TASK DESCRIPTION
The line containing "U3 pin out: n16 -> n9" marks the start of the required copy, which runs to the final line of the entries; return those lines exactly, without any pictures.
________________________
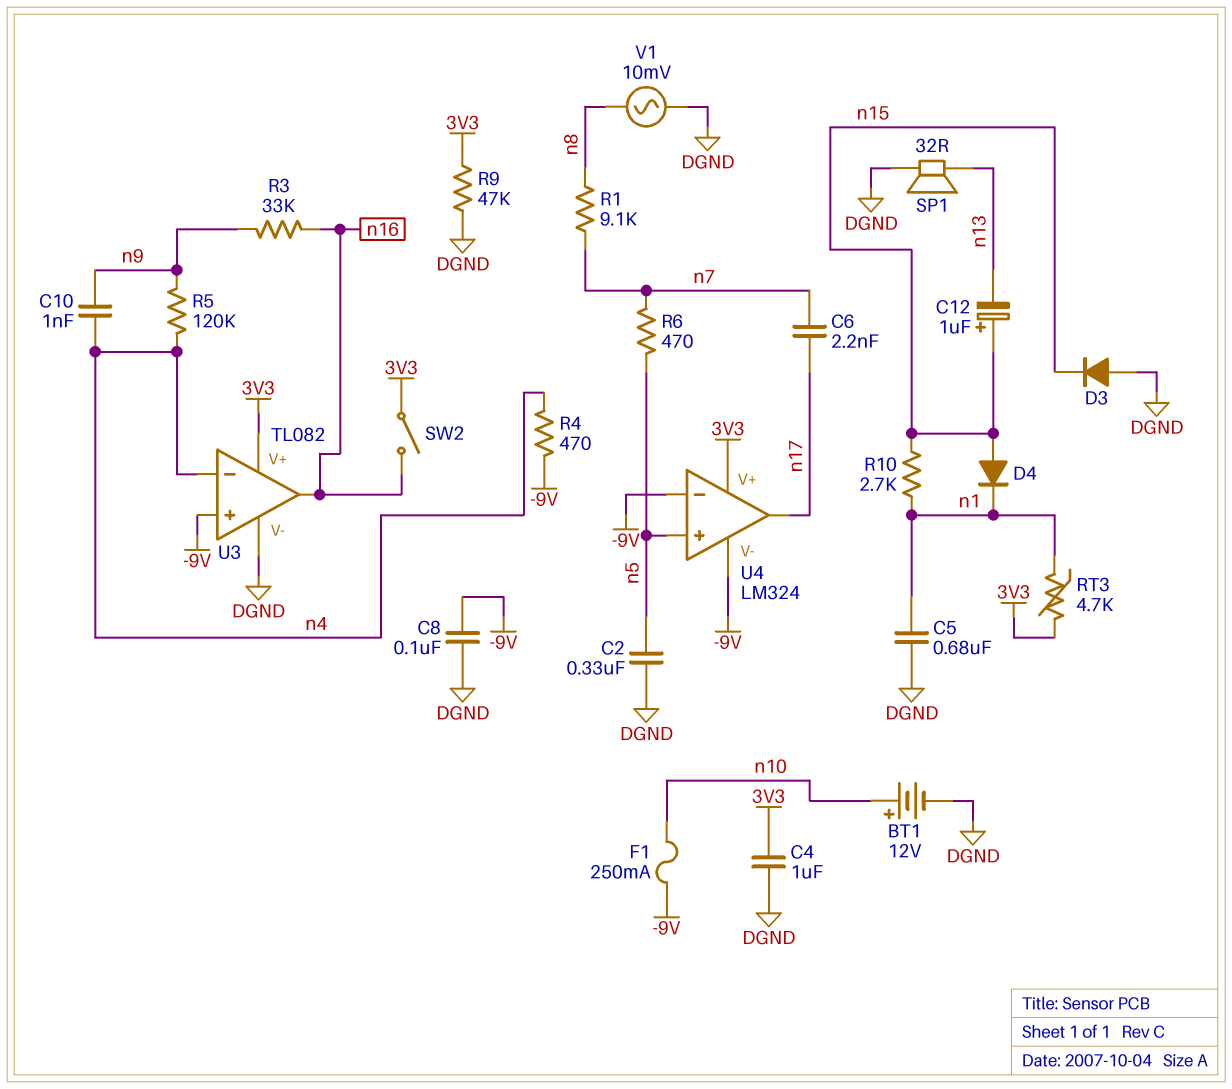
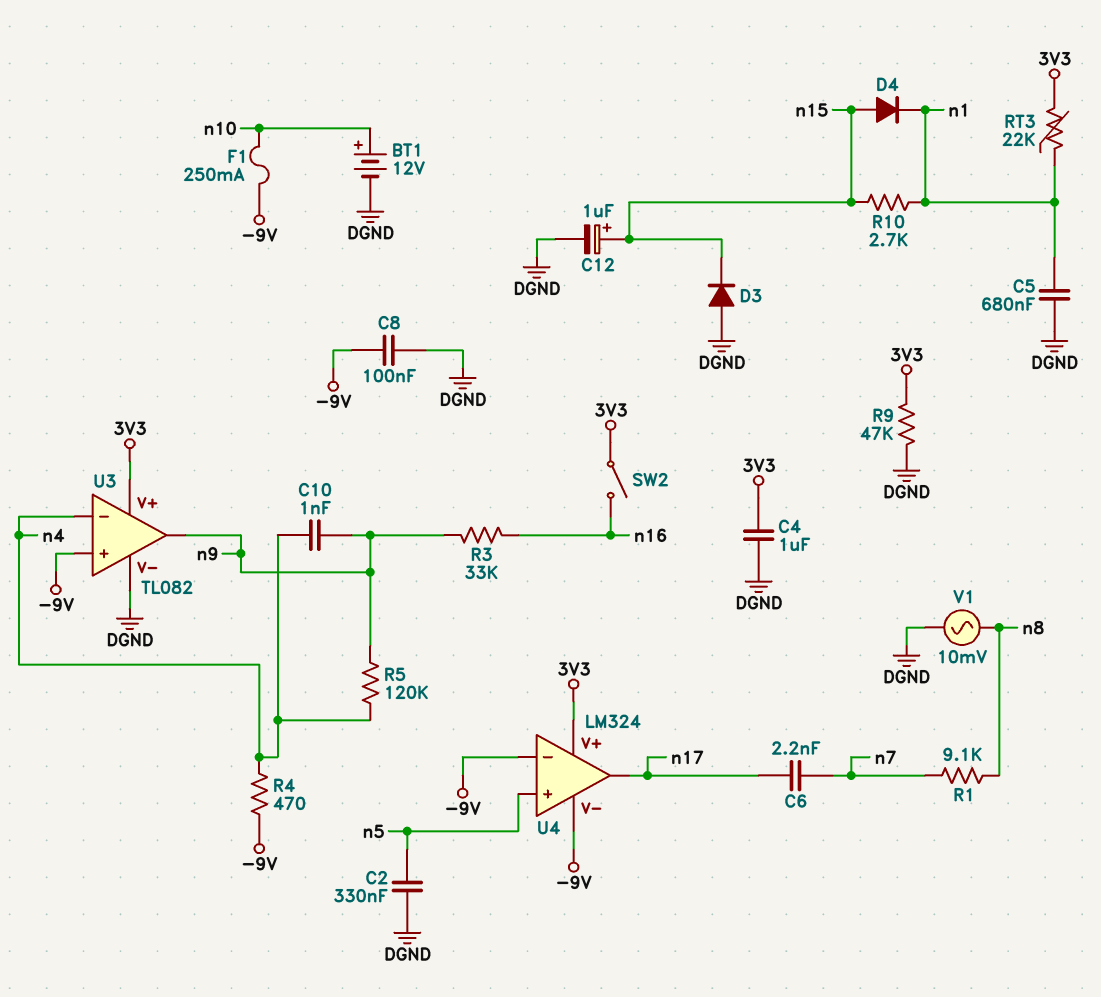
C12: 1uF (plus n15, minus n13) -> 1uF (plus n15, minus DGND)
R6: 470 (n5, n7) -> none
RT3: 4.7k (3V3, n1) -> 22k (3V3, n1)
SP1: speaker 32R (DGND, n13) -> none
U3 pin out: n16 -> n9

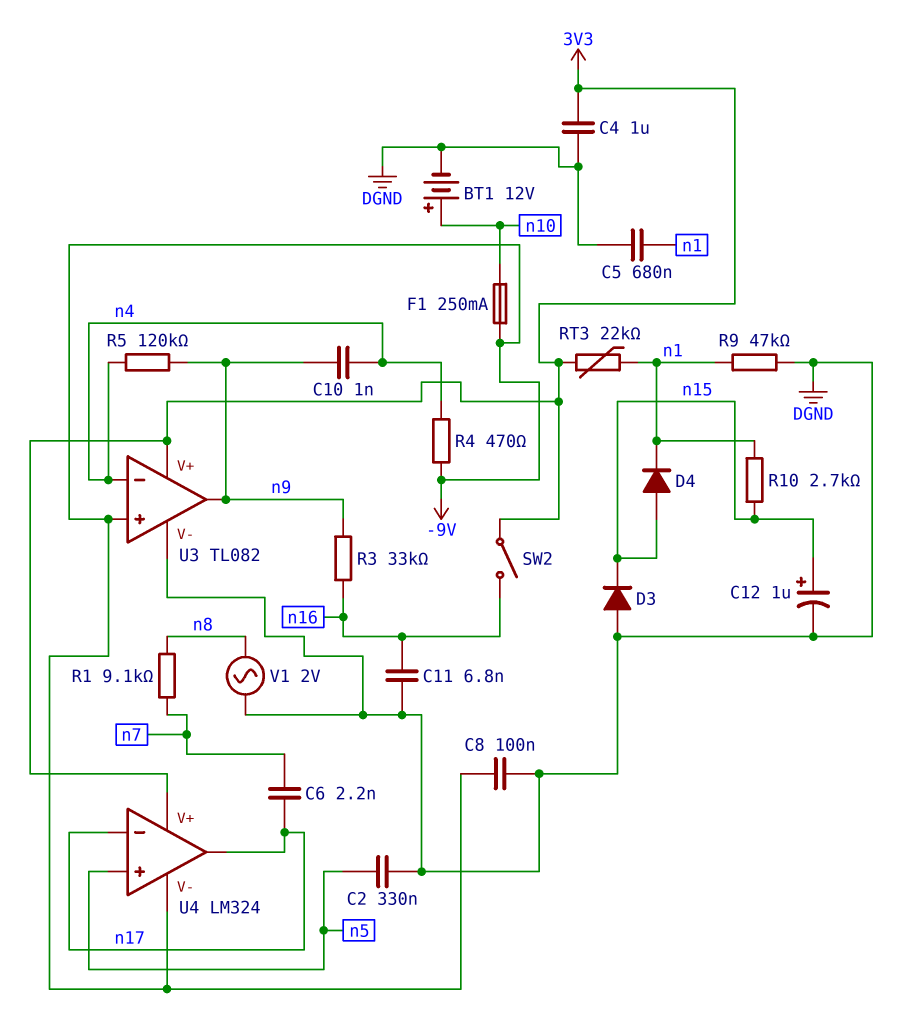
C11: none -> 6.8nF (DGND, n16)
R9: 47k (3V3, DGND) -> 47k (DGND, n1)
U4 pin in-: -9V -> n17
V1: AC 10mV (DGND, n8) -> AC 2V (DGND, n8)

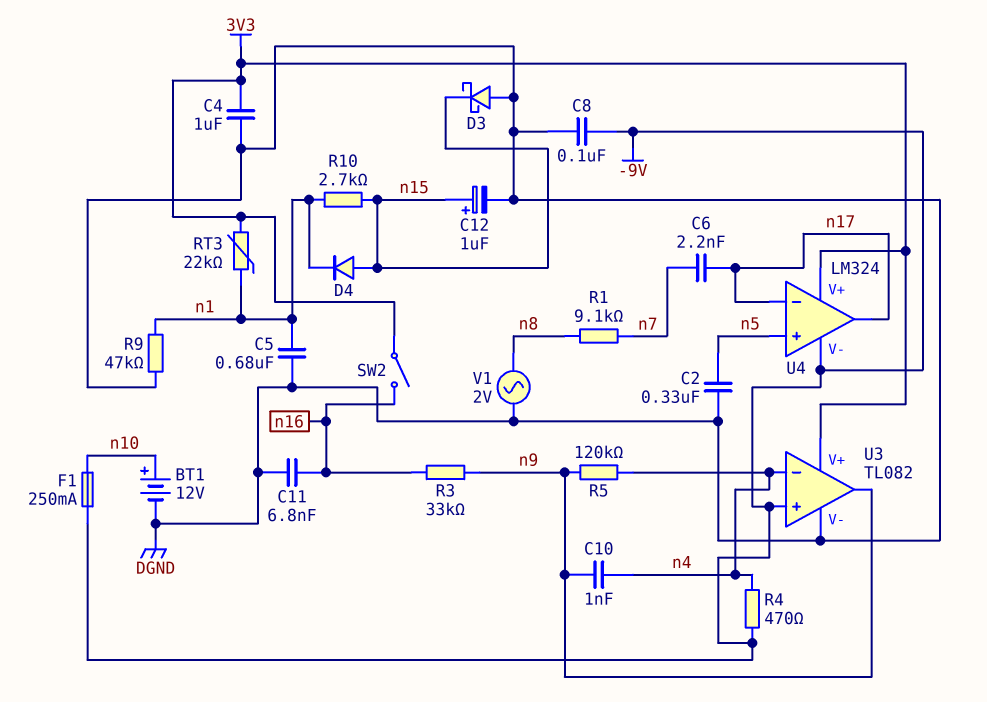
D3: diode (A DGND, K n15) -> schottky (A DGND, K n15)

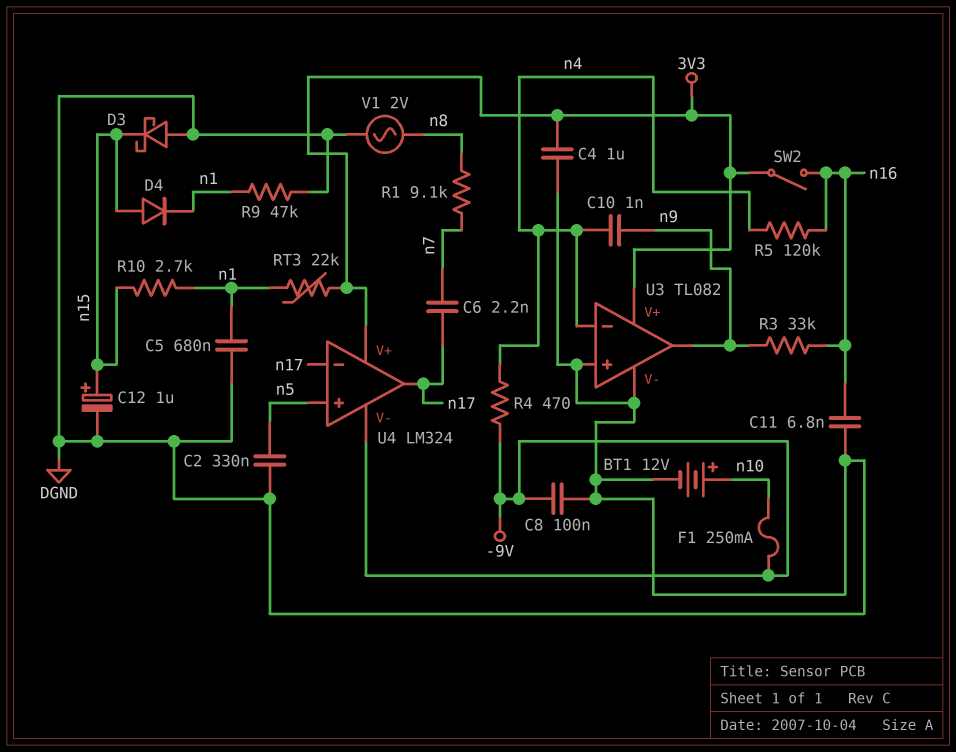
R5: 120k (n4, n9) -> 120k (n4, n16)
U3 pin in+: -9V -> DGND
________________________
ANSWER BOX
U3 pin out: n16 -> n9

C11: none -> 6.8nF (DGND, n16)
R9: 47k (3V3, DGND) -> 47k (DGND, n1)
U4 pin in-: -9V -> n17
V1: AC 10mV (DGND, n8) -> AC 2V (DGND, n8)

D3: diode (A DGND, K n15) -> schottky (A DGND, K n15)

R5: 120k (n4, n9) -> 120k (n4, n16)
U3 pin in+: -9V -> DGND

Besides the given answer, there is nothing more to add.